**PROBLEM DETAILS:** Set down exactly the lines in the records below that run from the line with "type=new; after=orange bowling" to the line with "type=new; after=pink bucket; pos2=921,395", inclusive, and nothing more.

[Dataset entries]

*****

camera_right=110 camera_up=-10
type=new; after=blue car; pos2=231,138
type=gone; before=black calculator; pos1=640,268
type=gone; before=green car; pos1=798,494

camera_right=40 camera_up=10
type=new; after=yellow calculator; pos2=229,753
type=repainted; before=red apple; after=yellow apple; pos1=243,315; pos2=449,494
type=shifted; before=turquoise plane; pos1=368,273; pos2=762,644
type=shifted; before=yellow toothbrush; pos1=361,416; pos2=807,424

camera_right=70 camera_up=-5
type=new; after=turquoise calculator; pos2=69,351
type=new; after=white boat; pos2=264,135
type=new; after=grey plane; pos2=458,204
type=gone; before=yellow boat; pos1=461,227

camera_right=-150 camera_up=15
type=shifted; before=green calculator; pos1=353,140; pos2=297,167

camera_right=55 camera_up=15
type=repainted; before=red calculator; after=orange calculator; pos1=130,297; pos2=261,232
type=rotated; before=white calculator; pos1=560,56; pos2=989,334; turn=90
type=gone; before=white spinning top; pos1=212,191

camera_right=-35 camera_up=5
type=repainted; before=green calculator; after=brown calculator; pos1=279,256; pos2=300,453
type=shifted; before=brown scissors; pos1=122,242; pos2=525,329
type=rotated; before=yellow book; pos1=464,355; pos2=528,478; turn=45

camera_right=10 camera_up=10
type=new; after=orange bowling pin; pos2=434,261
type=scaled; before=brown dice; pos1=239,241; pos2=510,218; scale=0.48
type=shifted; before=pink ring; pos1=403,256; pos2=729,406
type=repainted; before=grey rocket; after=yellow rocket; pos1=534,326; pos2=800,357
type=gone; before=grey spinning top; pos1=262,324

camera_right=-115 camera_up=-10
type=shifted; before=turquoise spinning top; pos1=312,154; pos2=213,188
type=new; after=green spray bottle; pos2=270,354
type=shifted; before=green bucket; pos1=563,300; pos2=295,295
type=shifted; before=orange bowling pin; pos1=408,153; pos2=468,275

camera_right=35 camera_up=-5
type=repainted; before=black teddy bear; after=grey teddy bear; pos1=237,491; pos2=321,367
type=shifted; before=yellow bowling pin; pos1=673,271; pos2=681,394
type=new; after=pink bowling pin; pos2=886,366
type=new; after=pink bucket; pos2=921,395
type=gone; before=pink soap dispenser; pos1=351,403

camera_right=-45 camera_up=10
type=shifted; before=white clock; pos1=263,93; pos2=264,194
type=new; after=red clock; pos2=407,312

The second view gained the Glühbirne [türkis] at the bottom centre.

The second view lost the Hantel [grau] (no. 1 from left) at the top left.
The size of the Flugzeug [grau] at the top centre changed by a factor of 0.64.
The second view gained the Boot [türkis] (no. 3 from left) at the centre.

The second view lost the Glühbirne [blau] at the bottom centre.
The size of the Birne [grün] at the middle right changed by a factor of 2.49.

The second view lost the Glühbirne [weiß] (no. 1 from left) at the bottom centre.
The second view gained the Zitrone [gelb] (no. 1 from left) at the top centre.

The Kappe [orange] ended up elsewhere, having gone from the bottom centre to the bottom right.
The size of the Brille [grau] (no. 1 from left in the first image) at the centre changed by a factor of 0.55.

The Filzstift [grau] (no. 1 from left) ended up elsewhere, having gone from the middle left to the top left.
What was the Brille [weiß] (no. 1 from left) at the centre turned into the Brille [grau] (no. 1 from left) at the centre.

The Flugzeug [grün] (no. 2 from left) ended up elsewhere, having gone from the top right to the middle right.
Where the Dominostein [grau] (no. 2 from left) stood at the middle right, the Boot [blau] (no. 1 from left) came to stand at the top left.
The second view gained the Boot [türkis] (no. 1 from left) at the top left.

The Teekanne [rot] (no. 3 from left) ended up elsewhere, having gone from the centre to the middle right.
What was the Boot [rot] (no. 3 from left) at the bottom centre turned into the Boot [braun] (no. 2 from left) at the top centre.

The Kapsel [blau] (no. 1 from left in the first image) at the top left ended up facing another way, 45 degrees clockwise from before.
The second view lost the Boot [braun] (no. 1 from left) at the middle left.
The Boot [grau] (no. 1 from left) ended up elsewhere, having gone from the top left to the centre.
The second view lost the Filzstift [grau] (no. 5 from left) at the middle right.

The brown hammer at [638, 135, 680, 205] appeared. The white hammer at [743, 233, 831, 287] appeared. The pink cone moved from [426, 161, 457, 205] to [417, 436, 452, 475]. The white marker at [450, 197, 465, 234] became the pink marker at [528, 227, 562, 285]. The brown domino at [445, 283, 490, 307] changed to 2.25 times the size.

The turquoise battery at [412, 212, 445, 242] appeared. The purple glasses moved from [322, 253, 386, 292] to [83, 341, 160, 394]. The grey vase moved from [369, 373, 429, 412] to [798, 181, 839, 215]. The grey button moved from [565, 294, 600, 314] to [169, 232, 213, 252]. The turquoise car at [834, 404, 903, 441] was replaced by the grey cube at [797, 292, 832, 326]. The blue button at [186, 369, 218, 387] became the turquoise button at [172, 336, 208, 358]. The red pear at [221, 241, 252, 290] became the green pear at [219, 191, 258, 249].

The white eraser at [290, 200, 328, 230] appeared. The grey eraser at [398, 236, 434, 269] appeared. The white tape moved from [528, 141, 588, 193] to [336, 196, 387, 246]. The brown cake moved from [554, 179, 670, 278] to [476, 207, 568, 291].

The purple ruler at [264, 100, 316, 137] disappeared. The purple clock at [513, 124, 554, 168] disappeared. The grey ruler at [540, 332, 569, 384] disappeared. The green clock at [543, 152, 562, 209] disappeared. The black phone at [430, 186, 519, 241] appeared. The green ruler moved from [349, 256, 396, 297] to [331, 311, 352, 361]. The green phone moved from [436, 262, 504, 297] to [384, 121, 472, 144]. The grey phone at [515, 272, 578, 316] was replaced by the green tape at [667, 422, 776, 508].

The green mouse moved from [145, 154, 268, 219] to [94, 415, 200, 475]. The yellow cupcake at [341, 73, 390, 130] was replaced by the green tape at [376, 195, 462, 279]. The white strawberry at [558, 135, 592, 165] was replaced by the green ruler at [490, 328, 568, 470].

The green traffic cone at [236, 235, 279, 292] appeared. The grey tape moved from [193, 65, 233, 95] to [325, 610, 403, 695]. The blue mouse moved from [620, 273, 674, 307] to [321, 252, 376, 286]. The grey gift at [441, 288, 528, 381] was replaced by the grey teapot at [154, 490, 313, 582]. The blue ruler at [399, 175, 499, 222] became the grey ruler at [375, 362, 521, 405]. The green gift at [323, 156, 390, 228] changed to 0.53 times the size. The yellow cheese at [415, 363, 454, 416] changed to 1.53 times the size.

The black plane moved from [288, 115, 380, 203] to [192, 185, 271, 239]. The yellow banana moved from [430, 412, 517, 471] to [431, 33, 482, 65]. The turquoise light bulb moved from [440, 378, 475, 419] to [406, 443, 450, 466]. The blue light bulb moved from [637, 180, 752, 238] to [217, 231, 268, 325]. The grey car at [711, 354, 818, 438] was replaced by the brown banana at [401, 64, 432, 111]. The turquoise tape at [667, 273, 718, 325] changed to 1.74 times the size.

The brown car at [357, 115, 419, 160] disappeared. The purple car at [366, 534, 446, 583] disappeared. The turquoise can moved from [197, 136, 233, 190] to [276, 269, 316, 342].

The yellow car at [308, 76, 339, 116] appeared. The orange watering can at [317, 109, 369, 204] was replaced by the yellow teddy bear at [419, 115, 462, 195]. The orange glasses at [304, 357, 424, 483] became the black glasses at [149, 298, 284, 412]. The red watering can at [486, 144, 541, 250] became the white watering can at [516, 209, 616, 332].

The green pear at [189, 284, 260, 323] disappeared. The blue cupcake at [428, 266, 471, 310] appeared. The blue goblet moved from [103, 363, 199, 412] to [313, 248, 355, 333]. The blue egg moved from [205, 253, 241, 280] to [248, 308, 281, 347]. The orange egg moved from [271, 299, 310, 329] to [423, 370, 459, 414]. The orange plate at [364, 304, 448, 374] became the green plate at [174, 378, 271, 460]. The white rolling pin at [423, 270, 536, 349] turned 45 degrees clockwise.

*****

**OUTPUT BELOW:**
type=new; after=orange bowling pin; pos2=434,261
type=scaled; before=brown dice; pos1=239,241; pos2=510,218; scale=0.48
type=shifted; before=pink ring; pos1=403,256; pos2=729,406
type=repainted; before=grey rocket; after=yellow rocket; pos1=534,326; pos2=800,357
type=gone; before=grey spinning top; pos1=262,324

camera_right=-115 camera_up=-10
type=shifted; before=turquoise spinning top; pos1=312,154; pos2=213,188
type=new; after=green spray bottle; pos2=270,354
type=shifted; before=green bucket; pos1=563,300; pos2=295,295
type=shifted; before=orange bowling pin; pos1=408,153; pos2=468,275

camera_right=35 camera_up=-5
type=repainted; before=black teddy bear; after=grey teddy bear; pos1=237,491; pos2=321,367
type=shifted; before=yellow bowling pin; pos1=673,271; pos2=681,394
type=new; after=pink bowling pin; pos2=886,366
type=new; after=pink bucket; pos2=921,395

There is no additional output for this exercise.